# Exercise aim:
When "resized" occurs in a line of the material, copy that line.

# Provided records:
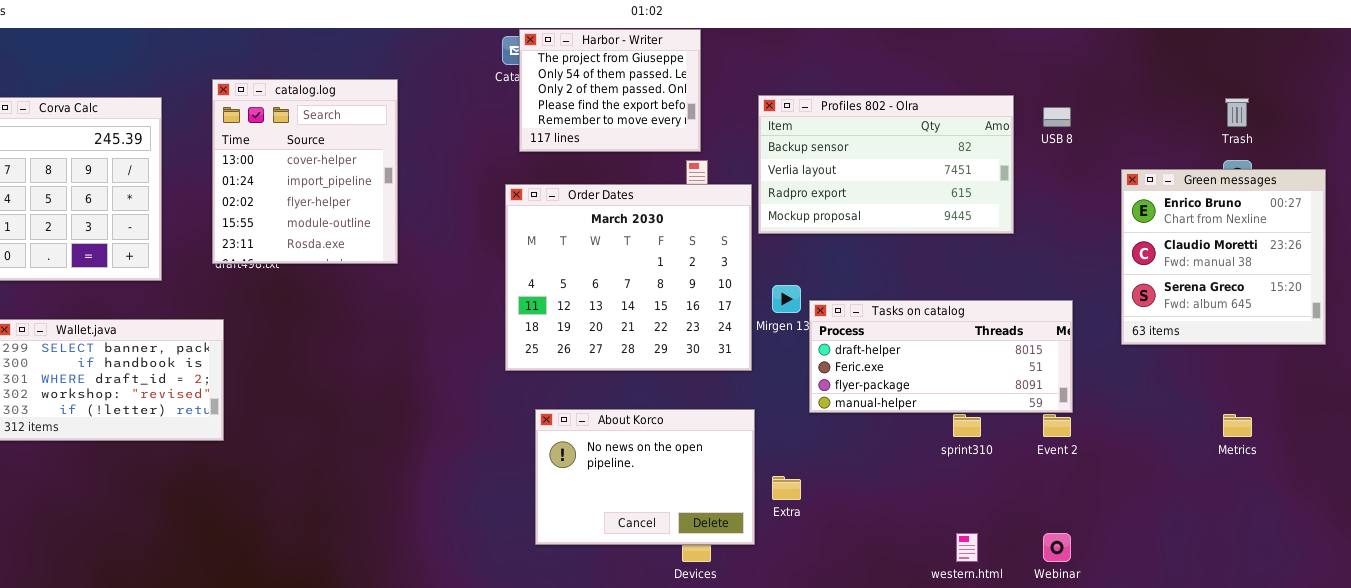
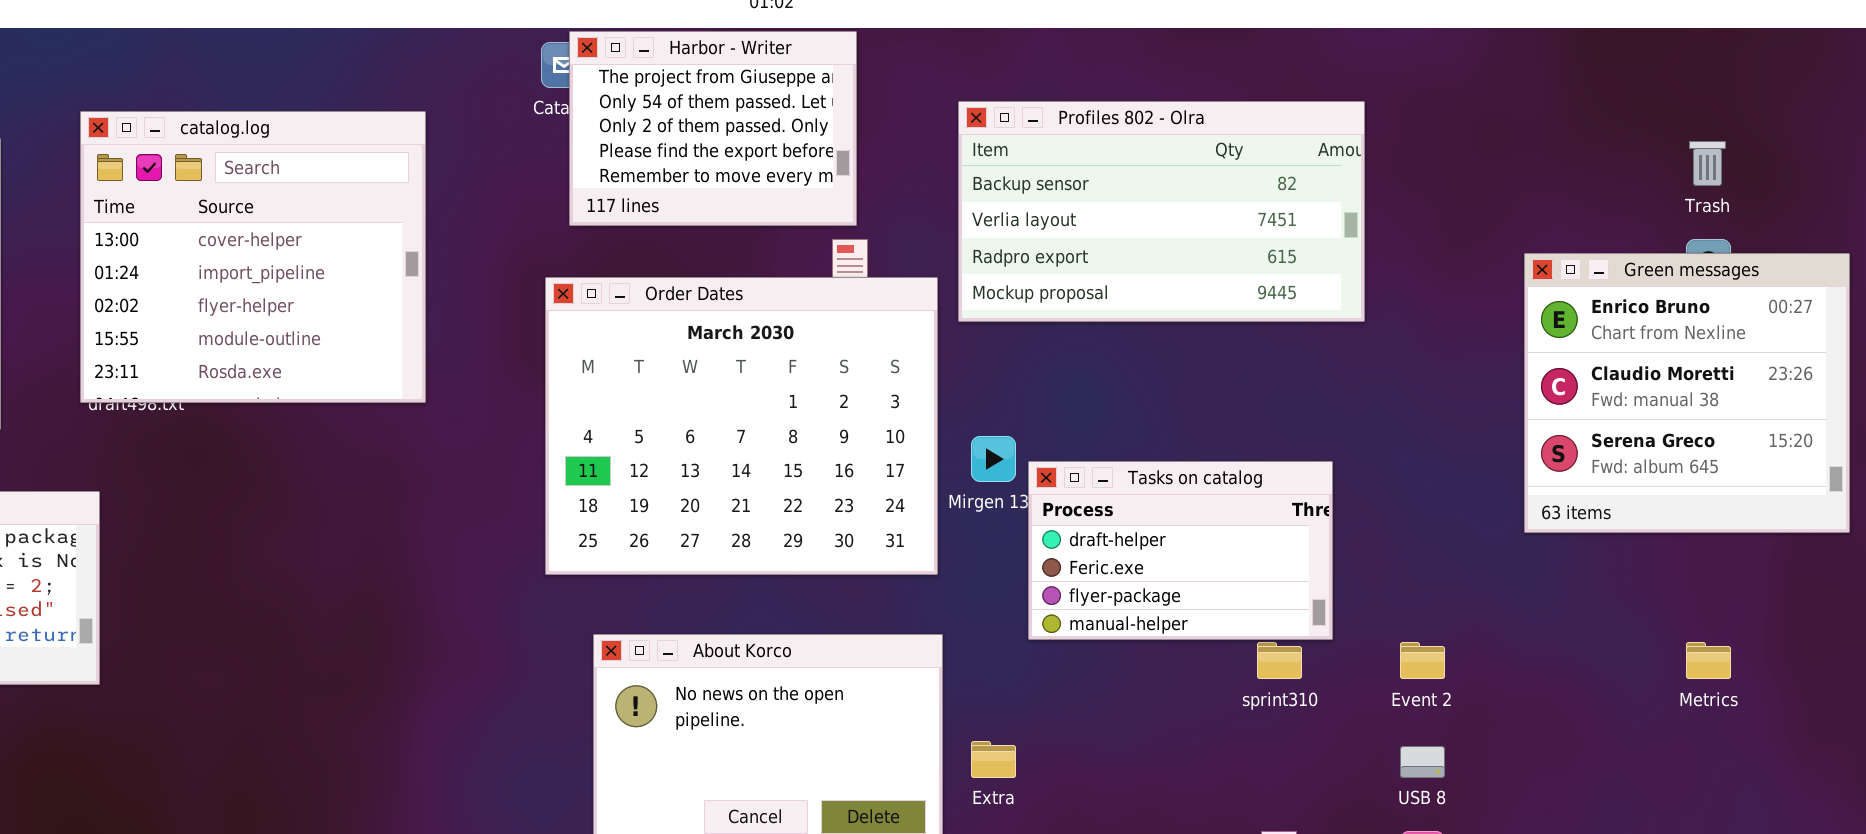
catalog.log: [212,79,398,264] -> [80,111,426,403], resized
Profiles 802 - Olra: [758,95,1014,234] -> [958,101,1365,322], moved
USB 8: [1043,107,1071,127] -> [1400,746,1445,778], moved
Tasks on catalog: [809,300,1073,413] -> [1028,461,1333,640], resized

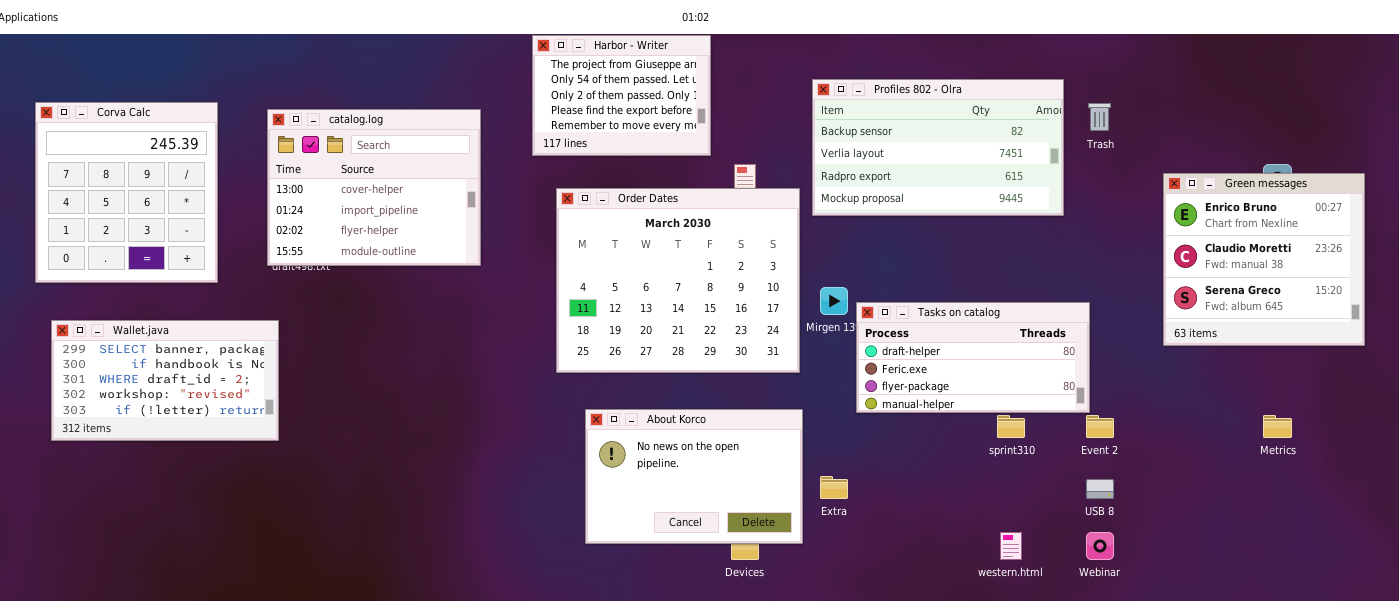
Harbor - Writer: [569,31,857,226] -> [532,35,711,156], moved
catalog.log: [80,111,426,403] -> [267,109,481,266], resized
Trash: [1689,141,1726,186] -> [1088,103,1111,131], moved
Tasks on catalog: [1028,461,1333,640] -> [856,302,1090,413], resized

...

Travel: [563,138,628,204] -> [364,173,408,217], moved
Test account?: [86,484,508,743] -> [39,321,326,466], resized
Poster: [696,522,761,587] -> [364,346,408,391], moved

...

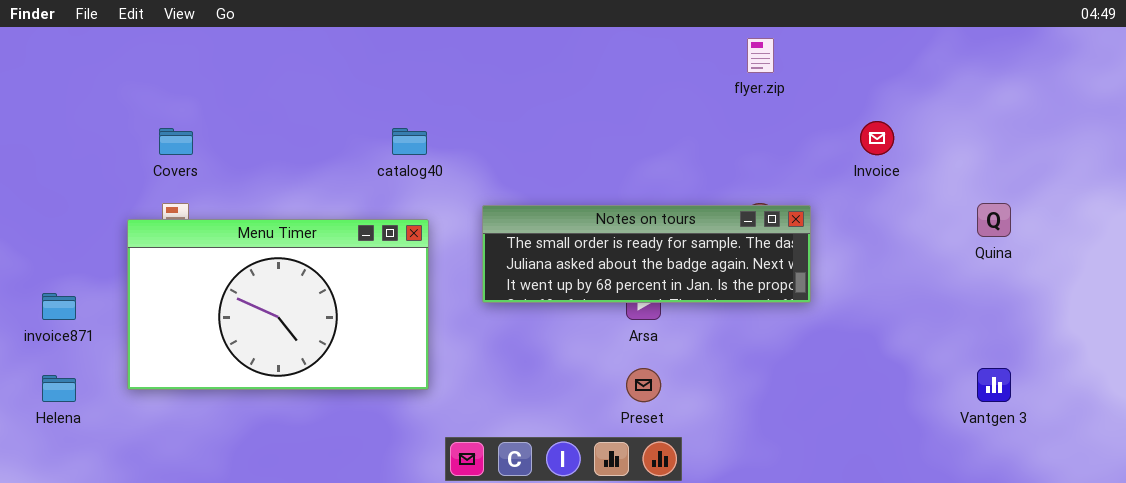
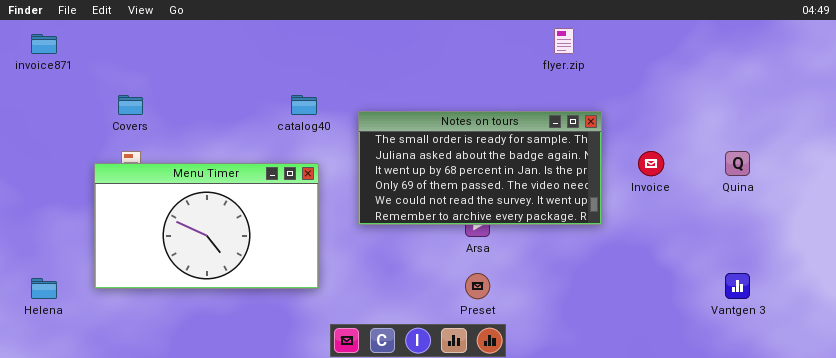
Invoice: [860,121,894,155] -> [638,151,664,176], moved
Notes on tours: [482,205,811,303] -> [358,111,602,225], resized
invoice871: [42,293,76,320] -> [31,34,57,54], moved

# Solution for this exercise:
catalog.log: [212,79,398,264] -> [80,111,426,403], resized
Tasks on catalog: [809,300,1073,413] -> [1028,461,1333,640], resized
catalog.log: [80,111,426,403] -> [267,109,481,266], resized
Tasks on catalog: [1028,461,1333,640] -> [856,302,1090,413], resized
Test account?: [86,484,508,743] -> [39,321,326,466], resized
Notes on tours: [482,205,811,303] -> [358,111,602,225], resized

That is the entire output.